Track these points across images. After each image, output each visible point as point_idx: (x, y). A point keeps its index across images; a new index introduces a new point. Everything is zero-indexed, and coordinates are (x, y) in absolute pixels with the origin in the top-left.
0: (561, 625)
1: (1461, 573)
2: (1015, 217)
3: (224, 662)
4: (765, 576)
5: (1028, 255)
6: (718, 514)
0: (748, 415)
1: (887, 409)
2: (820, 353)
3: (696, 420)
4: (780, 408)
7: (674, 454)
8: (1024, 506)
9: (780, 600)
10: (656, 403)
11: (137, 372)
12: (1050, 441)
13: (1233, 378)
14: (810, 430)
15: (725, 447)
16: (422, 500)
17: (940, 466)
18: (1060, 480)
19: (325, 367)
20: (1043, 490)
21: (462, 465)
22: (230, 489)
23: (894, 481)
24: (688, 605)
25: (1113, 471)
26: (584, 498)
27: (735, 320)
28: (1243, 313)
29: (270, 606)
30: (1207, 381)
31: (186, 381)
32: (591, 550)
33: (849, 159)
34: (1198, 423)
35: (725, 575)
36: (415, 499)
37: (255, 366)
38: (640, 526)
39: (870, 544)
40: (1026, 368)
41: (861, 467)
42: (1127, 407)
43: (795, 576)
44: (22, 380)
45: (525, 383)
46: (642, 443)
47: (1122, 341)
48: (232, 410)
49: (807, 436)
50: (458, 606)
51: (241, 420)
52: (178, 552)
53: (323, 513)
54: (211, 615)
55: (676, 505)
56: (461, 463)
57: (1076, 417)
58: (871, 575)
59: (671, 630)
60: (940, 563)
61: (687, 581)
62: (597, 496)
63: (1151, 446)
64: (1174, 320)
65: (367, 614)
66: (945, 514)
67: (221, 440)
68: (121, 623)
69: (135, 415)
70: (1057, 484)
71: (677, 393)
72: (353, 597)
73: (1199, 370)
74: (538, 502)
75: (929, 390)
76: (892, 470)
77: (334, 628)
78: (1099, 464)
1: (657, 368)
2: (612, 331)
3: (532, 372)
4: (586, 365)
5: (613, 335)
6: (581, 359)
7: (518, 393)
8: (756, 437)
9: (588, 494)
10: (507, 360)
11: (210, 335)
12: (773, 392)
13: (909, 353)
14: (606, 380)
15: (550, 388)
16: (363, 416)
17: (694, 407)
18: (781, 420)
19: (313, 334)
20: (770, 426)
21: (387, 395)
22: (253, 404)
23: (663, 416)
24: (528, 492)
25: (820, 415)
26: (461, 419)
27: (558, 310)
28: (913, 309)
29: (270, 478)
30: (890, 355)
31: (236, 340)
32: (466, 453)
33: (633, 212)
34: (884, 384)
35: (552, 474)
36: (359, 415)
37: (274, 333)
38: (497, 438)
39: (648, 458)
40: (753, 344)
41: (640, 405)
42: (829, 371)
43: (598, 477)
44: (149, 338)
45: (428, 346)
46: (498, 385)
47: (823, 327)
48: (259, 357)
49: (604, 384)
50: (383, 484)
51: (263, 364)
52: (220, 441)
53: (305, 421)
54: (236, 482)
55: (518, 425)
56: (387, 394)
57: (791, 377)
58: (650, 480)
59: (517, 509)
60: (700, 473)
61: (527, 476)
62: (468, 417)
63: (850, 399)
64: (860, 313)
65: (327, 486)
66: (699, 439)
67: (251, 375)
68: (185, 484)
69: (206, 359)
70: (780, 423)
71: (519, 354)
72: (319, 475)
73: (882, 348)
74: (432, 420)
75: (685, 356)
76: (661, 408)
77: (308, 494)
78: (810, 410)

Work instructions
Reproduce all of the records above word for word, keeping them in their original order.

Response
Track these points across images. After each image, output each visible point as point_idx: (x, y). A point keeps its index across images; a new index introduces a new point. Everything is zero-indexed, and coordinates are (x, y) in absolute pixels with the origin in the top-left.
0: (561, 625)
1: (1461, 573)
2: (1015, 217)
3: (224, 662)
4: (765, 576)
5: (1028, 255)
6: (718, 514)
0: (748, 415)
1: (887, 409)
2: (820, 353)
3: (696, 420)
4: (780, 408)
7: (674, 454)
8: (1024, 506)
9: (780, 600)
10: (656, 403)
11: (137, 372)
12: (1050, 441)
13: (1233, 378)
14: (810, 430)
15: (725, 447)
16: (422, 500)
17: (940, 466)
18: (1060, 480)
19: (325, 367)
20: (1043, 490)
21: (462, 465)
22: (230, 489)
23: (894, 481)
24: (688, 605)
25: (1113, 471)
26: (584, 498)
27: (735, 320)
28: (1243, 313)
29: (270, 606)
30: (1207, 381)
31: (186, 381)
32: (591, 550)
33: (849, 159)
34: (1198, 423)
35: (725, 575)
36: (415, 499)
37: (255, 366)
38: (640, 526)
39: (870, 544)
40: (1026, 368)
41: (861, 467)
42: (1127, 407)
43: (795, 576)
44: (22, 380)
45: (525, 383)
46: (642, 443)
47: (1122, 341)
48: (232, 410)
49: (807, 436)
50: (458, 606)
51: (241, 420)
52: (178, 552)
53: (323, 513)
54: (211, 615)
55: (676, 505)
56: (461, 463)
57: (1076, 417)
58: (871, 575)
59: (671, 630)
60: (940, 563)
61: (687, 581)
62: (597, 496)
63: (1151, 446)
64: (1174, 320)
65: (367, 614)
66: (945, 514)
67: (221, 440)
68: (121, 623)
69: (135, 415)
70: (1057, 484)
71: (677, 393)
72: (353, 597)
73: (1199, 370)
74: (538, 502)
75: (929, 390)
76: (892, 470)
77: (334, 628)
78: (1099, 464)
1: (657, 368)
2: (612, 331)
3: (532, 372)
4: (586, 365)
5: (613, 335)
6: (581, 359)
7: (518, 393)
8: (756, 437)
9: (588, 494)
10: (507, 360)
11: (210, 335)
12: (773, 392)
13: (909, 353)
14: (606, 380)
15: (550, 388)
16: (363, 416)
17: (694, 407)
18: (781, 420)
19: (313, 334)
20: (770, 426)
21: (387, 395)
22: (253, 404)
23: (663, 416)
24: (528, 492)
25: (820, 415)
26: (461, 419)
27: (558, 310)
28: (913, 309)
29: (270, 478)
30: (890, 355)
31: (236, 340)
32: (466, 453)
33: (633, 212)
34: (884, 384)
35: (552, 474)
36: (359, 415)
37: (274, 333)
38: (497, 438)
39: (648, 458)
40: (753, 344)
41: (640, 405)
42: (829, 371)
43: (598, 477)
44: (149, 338)
45: (428, 346)
46: (498, 385)
47: (823, 327)
48: (259, 357)
49: (604, 384)
50: (383, 484)
51: (263, 364)
52: (220, 441)
53: (305, 421)
54: (236, 482)
55: (518, 425)
56: (387, 394)
57: (791, 377)
58: (650, 480)
59: (517, 509)
60: (700, 473)
61: (527, 476)
62: (468, 417)
63: (850, 399)
64: (860, 313)
65: (327, 486)
66: (699, 439)
67: (251, 375)
68: (185, 484)
69: (206, 359)
70: (780, 423)
71: (519, 354)
72: (319, 475)
73: (882, 348)
74: (432, 420)
75: (685, 356)
76: (661, 408)
77: (308, 494)
78: (810, 410)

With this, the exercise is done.